[DATA BELOW — start]
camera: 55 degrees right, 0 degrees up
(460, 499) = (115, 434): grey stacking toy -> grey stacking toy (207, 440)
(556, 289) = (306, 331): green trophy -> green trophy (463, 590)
[DATA BELOW — finish]
**REQUIREMENT:** Each line shown above must be repeated exactly.

**EXPECTED ANSWER:**
camera: 55 degrees right, 0 degrees up
(460, 499) = (115, 434): grey stacking toy -> grey stacking toy (207, 440)
(556, 289) = (306, 331): green trophy -> green trophy (463, 590)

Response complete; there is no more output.